[Scene difference descriptions]
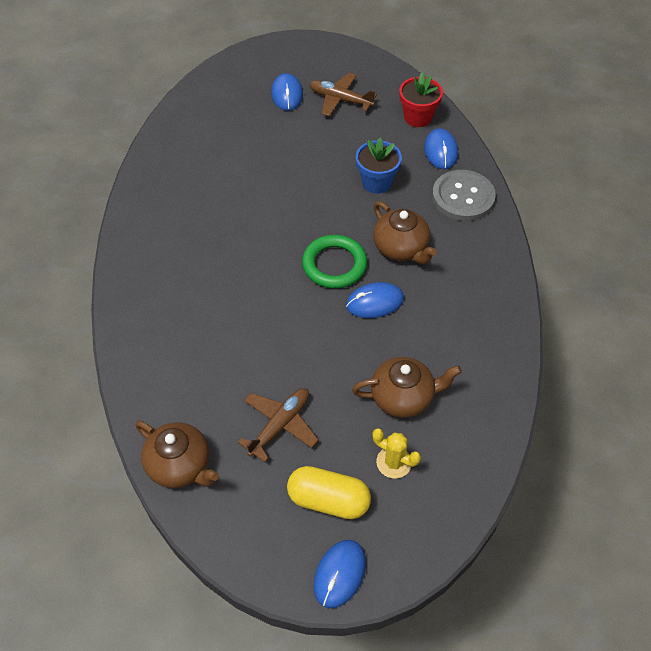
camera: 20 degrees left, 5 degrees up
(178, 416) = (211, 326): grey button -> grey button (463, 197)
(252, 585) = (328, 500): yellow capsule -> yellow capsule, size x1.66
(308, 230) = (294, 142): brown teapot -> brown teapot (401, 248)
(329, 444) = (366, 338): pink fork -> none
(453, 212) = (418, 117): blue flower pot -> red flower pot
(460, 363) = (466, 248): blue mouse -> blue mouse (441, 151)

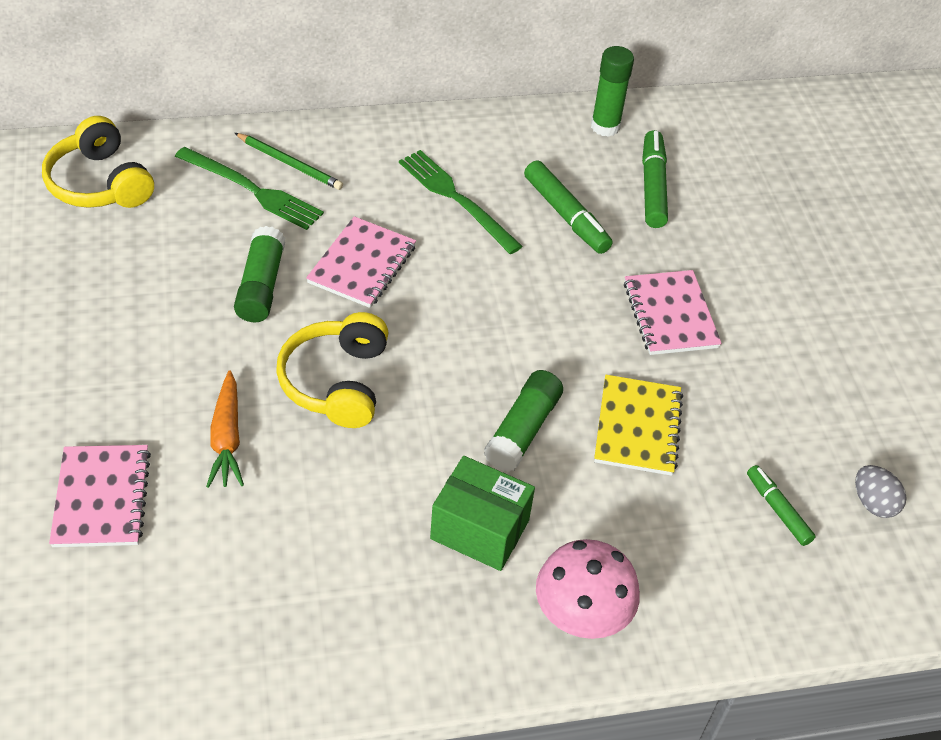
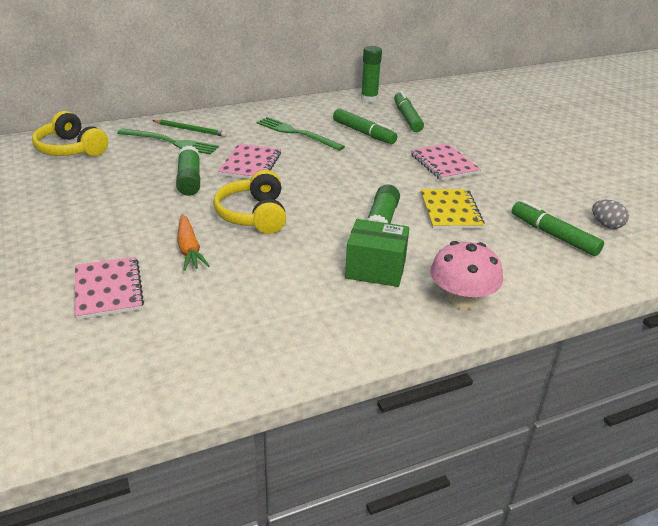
camera: 10 degrees left, 15 degrees down
(778, 509) = (553, 235): green marker -> green marker, size x1.60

Instructions for the task
Set down only these lines, exactly: the one containing "camera: 10 degrees left, 15 degrees down" and each line after it through the end of the entries above.

Answer space
camera: 10 degrees left, 15 degrees down
(778, 509) = (553, 235): green marker -> green marker, size x1.60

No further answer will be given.